▶ **Exercise aim**
Search the records below for the string "fork" and report only the number of lines that contain it.

Items from a dataset
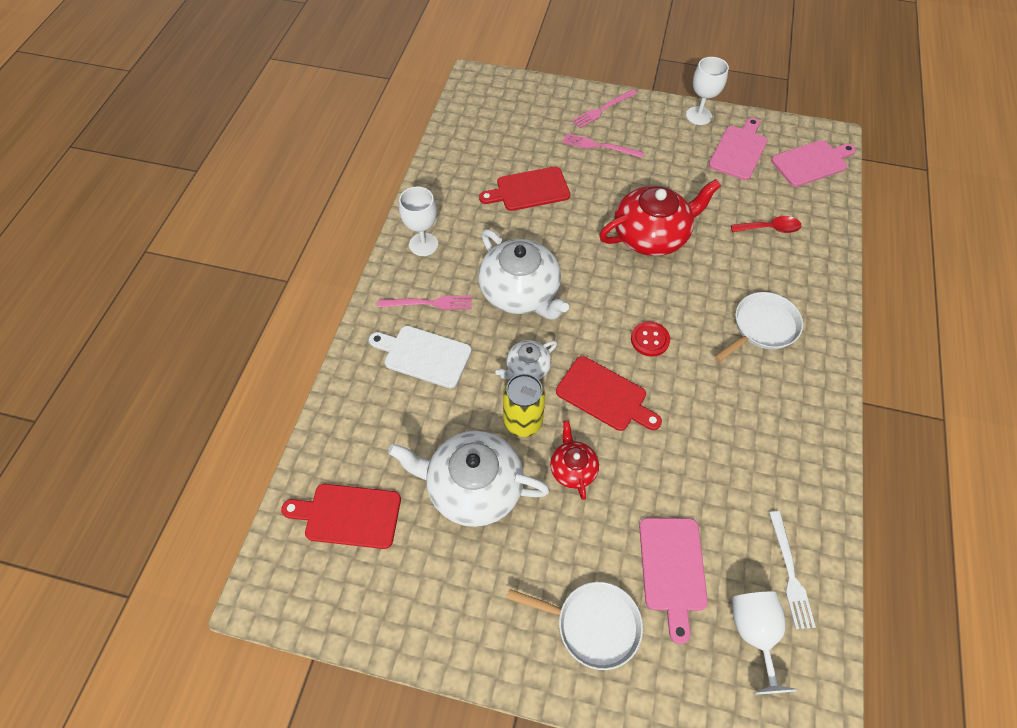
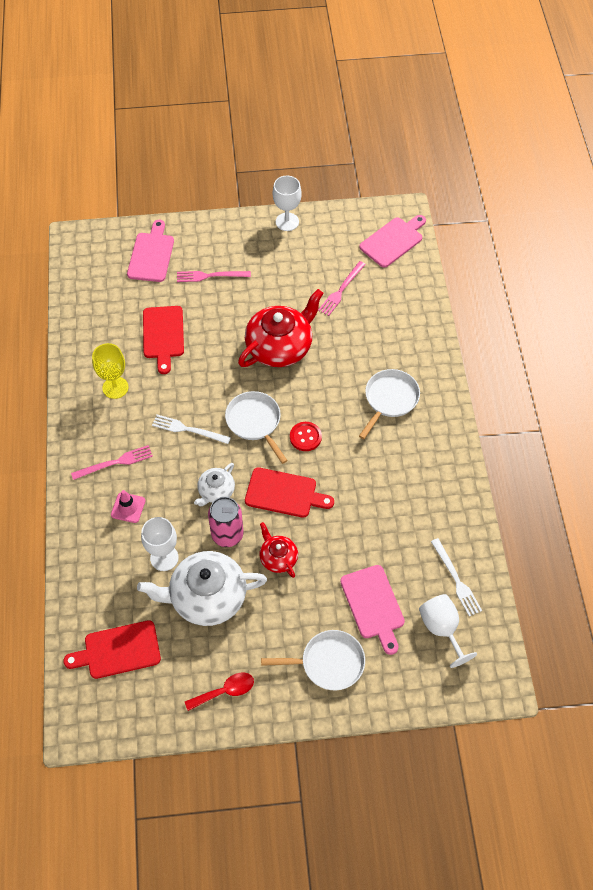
camera: 20 degrees left, 0 degrees up
white cutting board [369,326,472,388] -> pink traffic cone [111,490,146,523]
white goblet [399,187,438,256] -> white goblet moved to [141,517,179,571]
white teapot [478,229,569,320] -> white fork [152,414,231,444]
red cutting board [479,167,570,211] -> red cutting board turned 60 degrees counterclockwise [143,306,184,374]
yellow can [503,373,545,437] -> pink can [208,497,244,547]
pink fork [572,89,637,128] -> pink fork moved to [318,261,366,316]
pink cutting board [709,118,768,180] -> pink cutting board moved to [127,220,174,282]
red spoon [731,216,801,233] -> red spoon moved to [185,673,254,711]
none -> yellow goblet [92,343,128,399]
none -> white pan [225,391,288,464]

▶ **Reply**
2